__WHAT YOU NEED TO DO__:
In the data below, how many lines contain the string "LEAF"? Reply with the number only.

(Object tracking records)
══════
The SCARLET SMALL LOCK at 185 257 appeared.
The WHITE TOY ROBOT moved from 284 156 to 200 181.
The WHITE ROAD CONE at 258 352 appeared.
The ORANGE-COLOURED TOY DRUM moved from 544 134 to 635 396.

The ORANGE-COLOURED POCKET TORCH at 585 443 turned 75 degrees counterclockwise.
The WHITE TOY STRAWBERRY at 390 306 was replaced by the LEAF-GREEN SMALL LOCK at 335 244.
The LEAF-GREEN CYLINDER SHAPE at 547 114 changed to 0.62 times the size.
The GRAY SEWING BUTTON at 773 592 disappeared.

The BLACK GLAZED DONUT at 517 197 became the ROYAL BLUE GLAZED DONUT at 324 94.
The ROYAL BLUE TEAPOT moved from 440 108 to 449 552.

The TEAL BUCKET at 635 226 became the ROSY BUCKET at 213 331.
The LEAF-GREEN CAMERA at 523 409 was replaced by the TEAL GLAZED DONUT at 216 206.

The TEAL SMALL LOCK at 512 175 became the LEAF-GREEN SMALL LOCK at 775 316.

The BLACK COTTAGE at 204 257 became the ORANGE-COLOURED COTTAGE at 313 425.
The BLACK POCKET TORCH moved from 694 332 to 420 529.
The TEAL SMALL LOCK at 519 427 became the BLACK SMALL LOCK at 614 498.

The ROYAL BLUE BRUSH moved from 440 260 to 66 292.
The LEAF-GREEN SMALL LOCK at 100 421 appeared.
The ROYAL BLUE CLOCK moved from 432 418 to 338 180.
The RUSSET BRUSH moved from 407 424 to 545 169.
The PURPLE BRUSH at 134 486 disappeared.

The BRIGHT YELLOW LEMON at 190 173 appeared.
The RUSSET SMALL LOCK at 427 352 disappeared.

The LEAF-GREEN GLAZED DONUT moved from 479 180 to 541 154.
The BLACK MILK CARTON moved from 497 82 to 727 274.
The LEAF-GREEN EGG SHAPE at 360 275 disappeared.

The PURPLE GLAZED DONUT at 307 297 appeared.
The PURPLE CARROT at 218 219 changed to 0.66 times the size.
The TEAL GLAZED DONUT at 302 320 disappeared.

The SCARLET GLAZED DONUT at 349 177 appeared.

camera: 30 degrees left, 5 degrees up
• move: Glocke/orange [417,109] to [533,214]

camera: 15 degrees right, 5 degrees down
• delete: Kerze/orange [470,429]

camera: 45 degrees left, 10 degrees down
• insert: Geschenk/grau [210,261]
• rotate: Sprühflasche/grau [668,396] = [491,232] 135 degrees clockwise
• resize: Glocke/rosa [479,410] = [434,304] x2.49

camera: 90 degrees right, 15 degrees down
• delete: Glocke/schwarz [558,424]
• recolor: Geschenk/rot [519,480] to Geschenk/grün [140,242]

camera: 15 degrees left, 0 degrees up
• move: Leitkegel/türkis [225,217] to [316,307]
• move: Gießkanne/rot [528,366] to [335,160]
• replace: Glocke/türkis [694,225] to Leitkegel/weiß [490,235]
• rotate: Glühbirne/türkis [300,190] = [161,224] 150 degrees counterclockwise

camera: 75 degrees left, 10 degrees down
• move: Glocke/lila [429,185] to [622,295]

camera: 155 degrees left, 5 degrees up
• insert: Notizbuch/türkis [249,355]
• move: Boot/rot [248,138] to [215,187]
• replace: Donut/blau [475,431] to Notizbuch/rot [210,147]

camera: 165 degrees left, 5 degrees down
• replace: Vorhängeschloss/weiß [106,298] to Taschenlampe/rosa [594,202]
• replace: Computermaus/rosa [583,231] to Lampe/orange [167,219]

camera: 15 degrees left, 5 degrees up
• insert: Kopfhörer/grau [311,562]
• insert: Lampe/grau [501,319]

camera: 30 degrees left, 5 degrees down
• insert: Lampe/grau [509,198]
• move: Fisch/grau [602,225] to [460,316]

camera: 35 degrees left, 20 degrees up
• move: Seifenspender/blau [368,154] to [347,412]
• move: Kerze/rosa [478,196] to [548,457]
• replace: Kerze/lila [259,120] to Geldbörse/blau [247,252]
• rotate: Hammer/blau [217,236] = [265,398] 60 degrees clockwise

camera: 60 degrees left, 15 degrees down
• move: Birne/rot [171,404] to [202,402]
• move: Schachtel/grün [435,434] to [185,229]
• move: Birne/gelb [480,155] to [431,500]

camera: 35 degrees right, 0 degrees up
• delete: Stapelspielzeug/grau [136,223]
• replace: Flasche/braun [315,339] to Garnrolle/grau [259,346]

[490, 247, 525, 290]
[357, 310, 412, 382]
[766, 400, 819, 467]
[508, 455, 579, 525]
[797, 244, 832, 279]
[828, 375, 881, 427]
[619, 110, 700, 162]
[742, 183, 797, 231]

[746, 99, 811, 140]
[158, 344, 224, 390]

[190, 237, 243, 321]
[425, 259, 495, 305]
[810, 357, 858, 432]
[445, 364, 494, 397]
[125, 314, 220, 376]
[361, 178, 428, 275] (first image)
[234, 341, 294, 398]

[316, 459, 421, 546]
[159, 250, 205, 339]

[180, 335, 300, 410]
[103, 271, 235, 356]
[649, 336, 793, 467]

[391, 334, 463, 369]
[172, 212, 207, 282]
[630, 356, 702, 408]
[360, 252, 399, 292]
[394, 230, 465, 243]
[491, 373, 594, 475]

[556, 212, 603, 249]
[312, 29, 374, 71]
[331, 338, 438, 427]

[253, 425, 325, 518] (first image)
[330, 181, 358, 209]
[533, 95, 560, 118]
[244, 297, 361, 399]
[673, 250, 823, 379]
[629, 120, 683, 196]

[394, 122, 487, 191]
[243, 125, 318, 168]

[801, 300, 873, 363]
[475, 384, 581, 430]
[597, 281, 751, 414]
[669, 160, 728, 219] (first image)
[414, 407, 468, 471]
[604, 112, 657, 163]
══════
__WRITTEN SOLUTION__:
7